EXERCISE AIM:
Exact copy, no pictures: set down the lines from the one holding "cyan trapezoid: moved 1 px left, 1 px up" through the final line of the records below.

INPUT MATERIAL:
++++

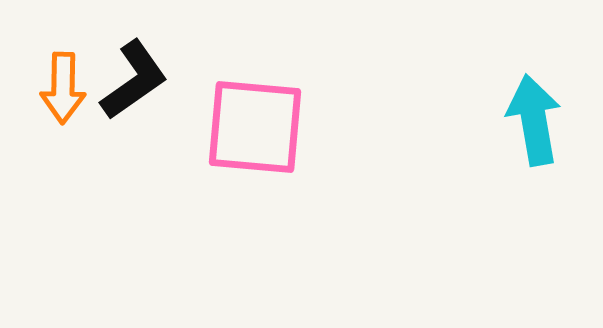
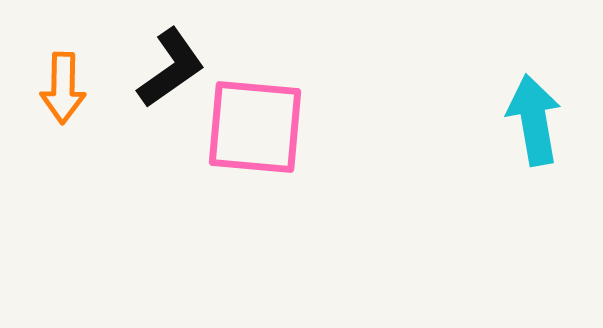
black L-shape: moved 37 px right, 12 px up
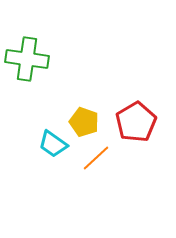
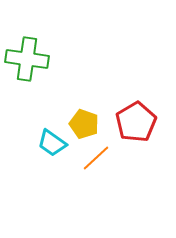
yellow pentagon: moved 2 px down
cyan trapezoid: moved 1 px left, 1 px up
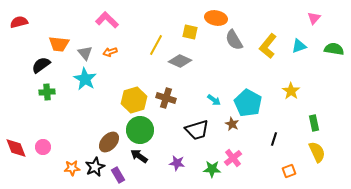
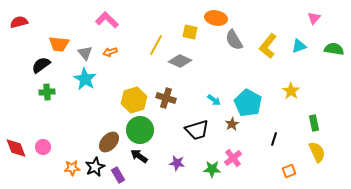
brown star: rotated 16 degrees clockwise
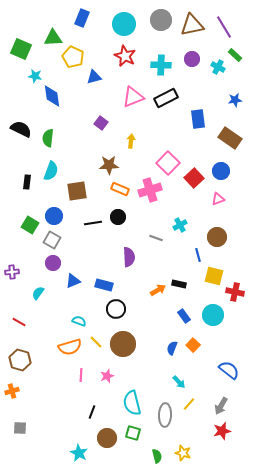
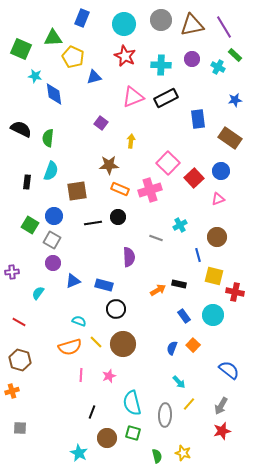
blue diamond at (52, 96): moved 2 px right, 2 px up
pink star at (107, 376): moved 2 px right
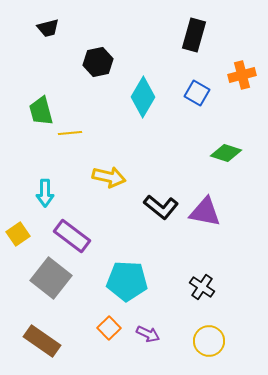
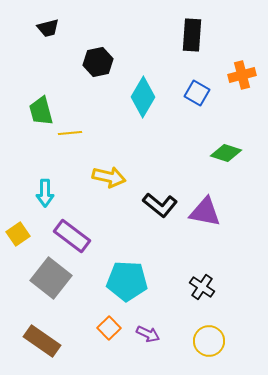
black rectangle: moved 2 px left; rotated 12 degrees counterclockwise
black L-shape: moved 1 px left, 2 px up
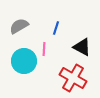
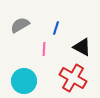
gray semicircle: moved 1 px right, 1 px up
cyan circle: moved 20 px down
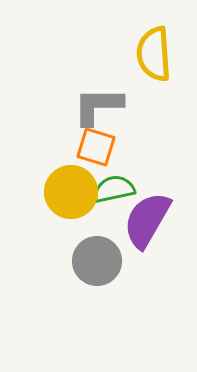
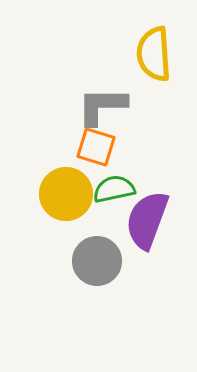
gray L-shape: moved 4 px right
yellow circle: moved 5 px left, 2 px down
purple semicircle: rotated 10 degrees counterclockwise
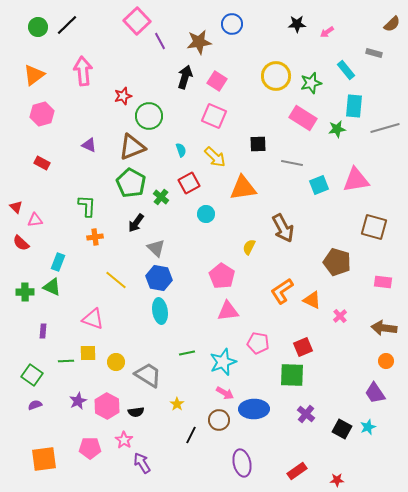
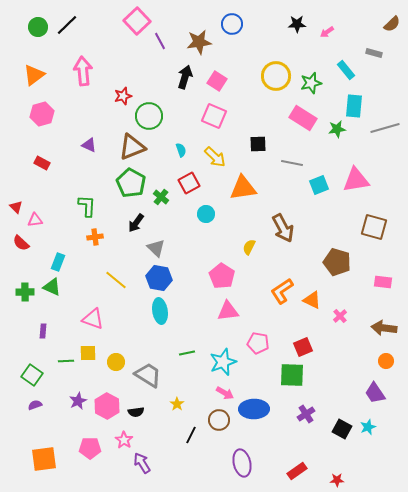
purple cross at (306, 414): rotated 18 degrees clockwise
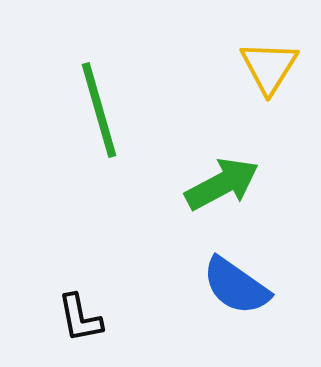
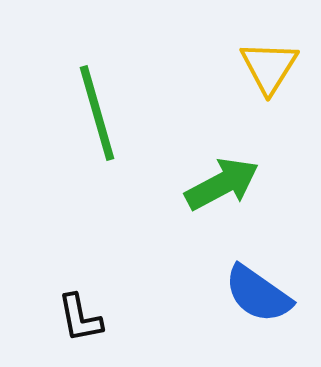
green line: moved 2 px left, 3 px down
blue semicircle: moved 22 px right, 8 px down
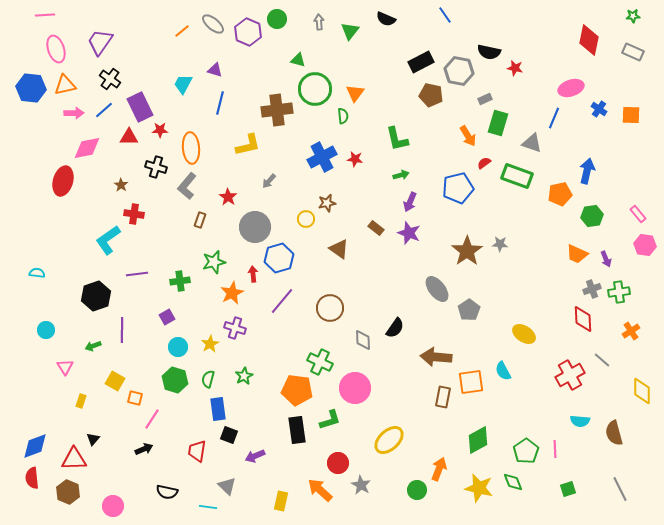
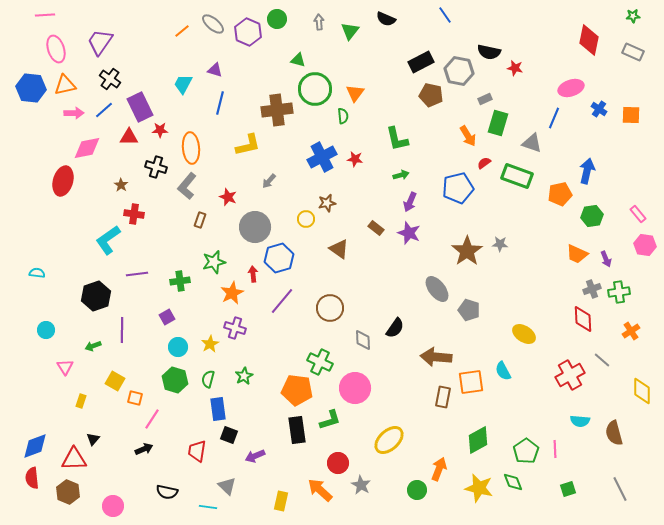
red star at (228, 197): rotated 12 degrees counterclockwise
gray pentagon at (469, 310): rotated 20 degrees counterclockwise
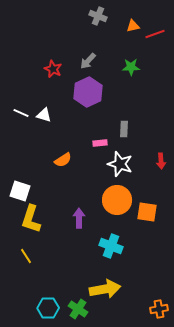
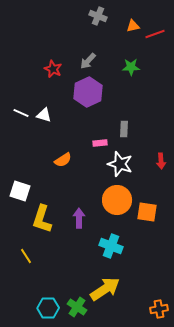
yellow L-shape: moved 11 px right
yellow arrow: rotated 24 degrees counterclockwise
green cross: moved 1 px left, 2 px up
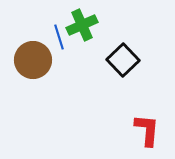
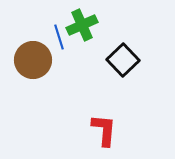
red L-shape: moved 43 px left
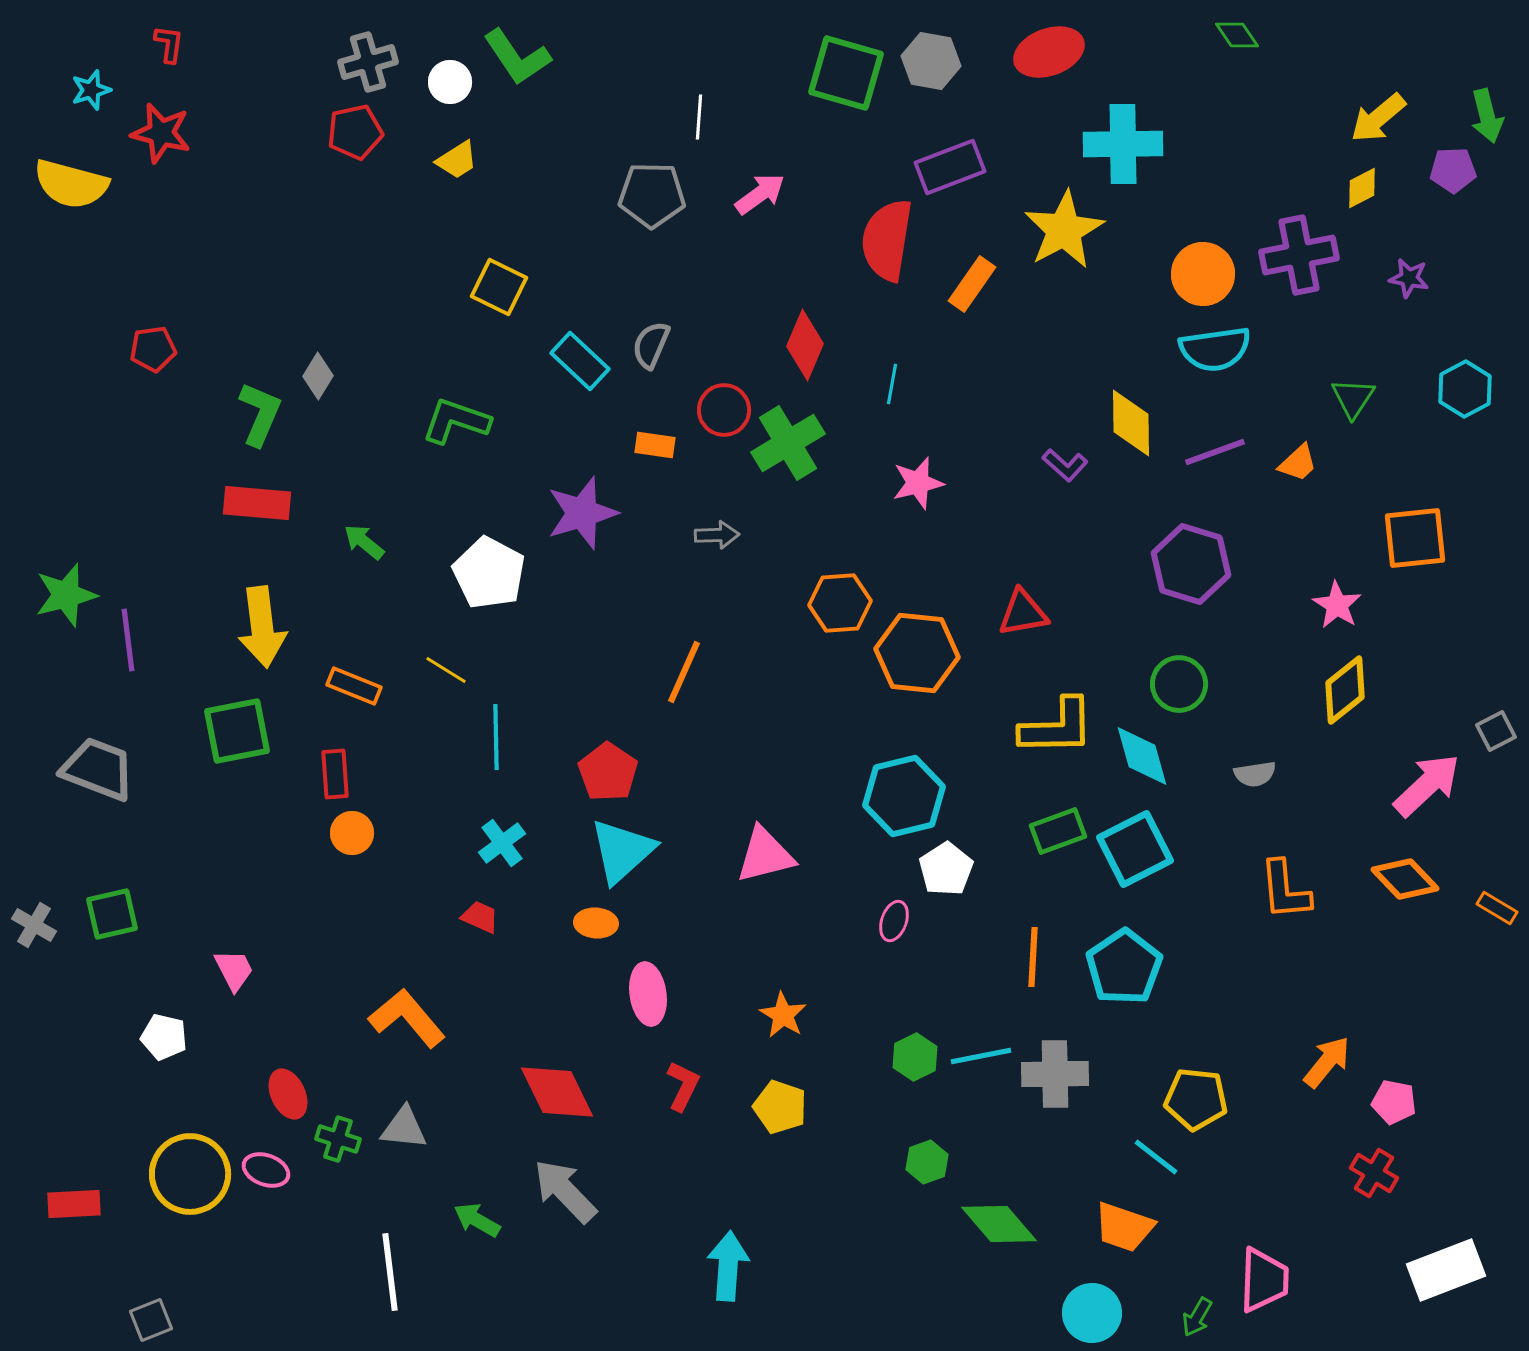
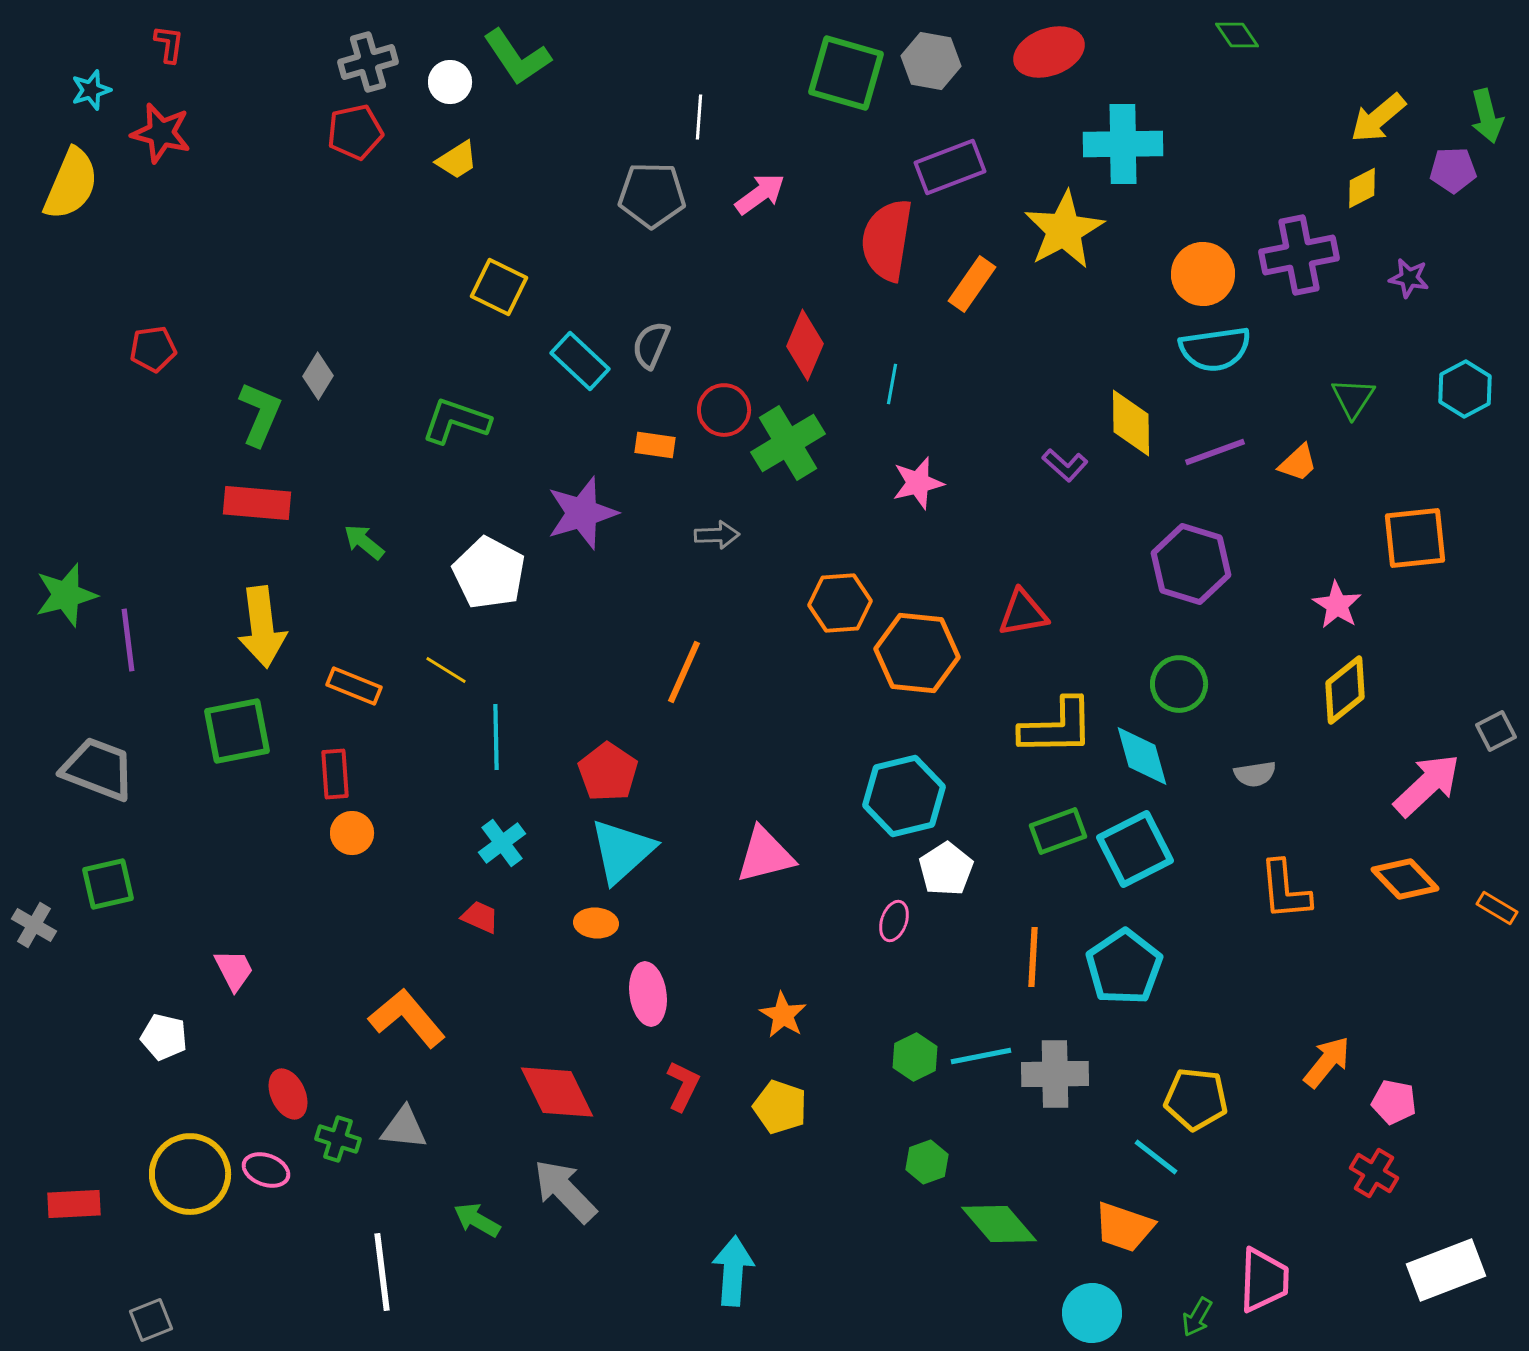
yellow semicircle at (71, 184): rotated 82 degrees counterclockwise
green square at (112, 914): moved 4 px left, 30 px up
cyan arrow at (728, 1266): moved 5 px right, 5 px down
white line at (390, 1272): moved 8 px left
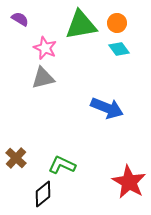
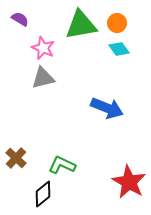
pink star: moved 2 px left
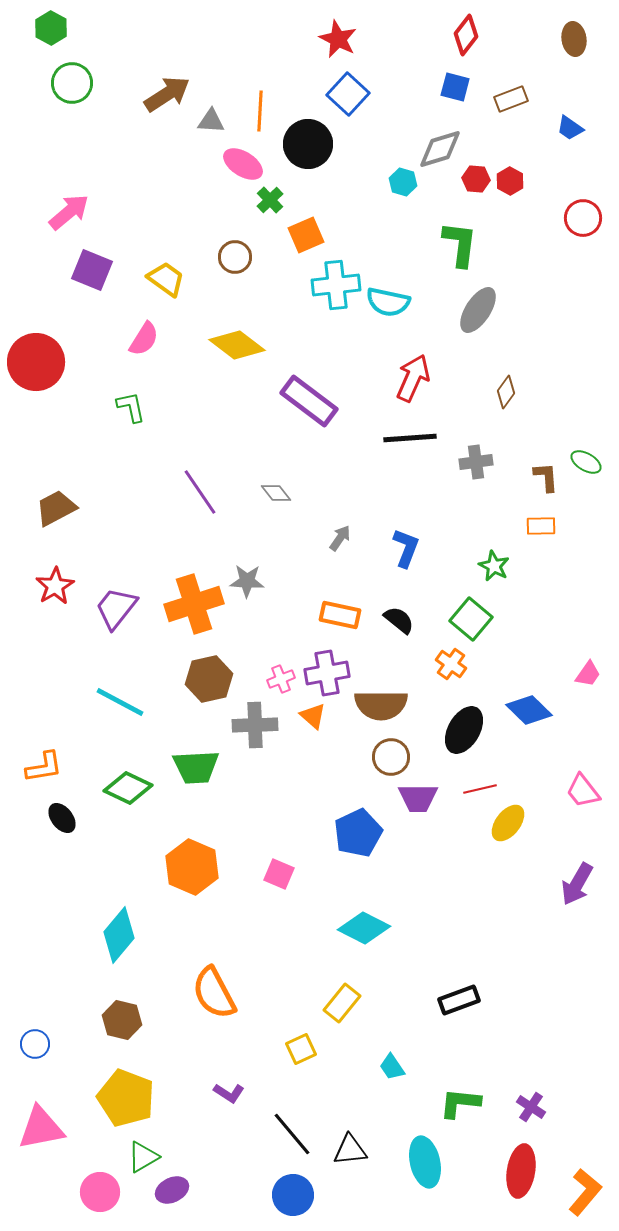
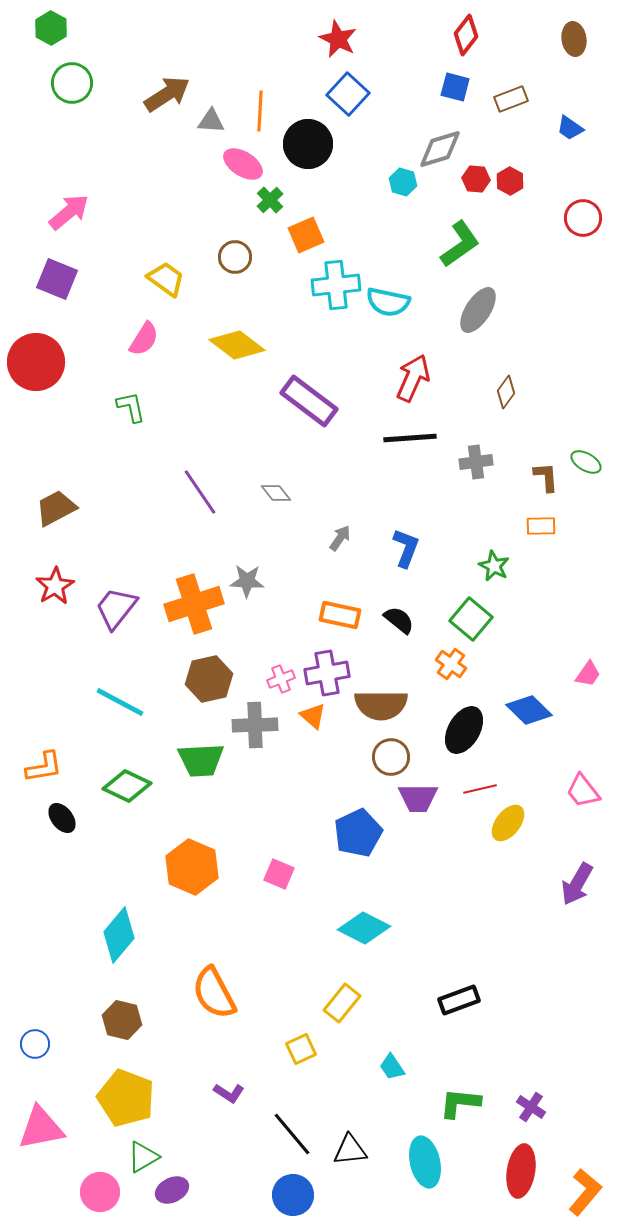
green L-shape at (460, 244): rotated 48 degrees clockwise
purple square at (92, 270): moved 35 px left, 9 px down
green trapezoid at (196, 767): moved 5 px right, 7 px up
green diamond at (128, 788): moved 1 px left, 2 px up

++++

RESPONSE TO THE TASK:
cyan trapezoid: moved 1 px left, 1 px up
brown star: rotated 16 degrees clockwise
blue diamond at (52, 96): moved 2 px right, 2 px up
pink star at (107, 376): moved 2 px right
black rectangle: moved 2 px left; rotated 12 degrees counterclockwise
black L-shape: moved 1 px left, 2 px up
gray semicircle: moved 1 px right, 1 px up
cyan circle: moved 20 px down
gray L-shape: moved 4 px right
yellow circle: moved 5 px left, 2 px down
purple semicircle: rotated 10 degrees counterclockwise
purple cross at (306, 414): rotated 18 degrees clockwise
green line: moved 2 px left, 3 px down
blue semicircle: moved 22 px right, 8 px down
red star at (228, 197): rotated 12 degrees counterclockwise
gray pentagon at (469, 310): rotated 20 degrees counterclockwise
yellow L-shape: moved 11 px right
yellow arrow: rotated 24 degrees counterclockwise
green cross: moved 1 px left, 2 px up
red L-shape: moved 43 px left
yellow semicircle at (71, 184): rotated 82 degrees counterclockwise
green square at (112, 914): moved 4 px left, 30 px up
cyan arrow at (728, 1266): moved 5 px right, 5 px down
white line at (390, 1272): moved 8 px left
pink star: moved 2 px left
green L-shape at (460, 244): rotated 48 degrees clockwise
purple square at (92, 270): moved 35 px left, 9 px down
green trapezoid at (196, 767): moved 5 px right, 7 px up
green diamond at (128, 788): moved 1 px left, 2 px up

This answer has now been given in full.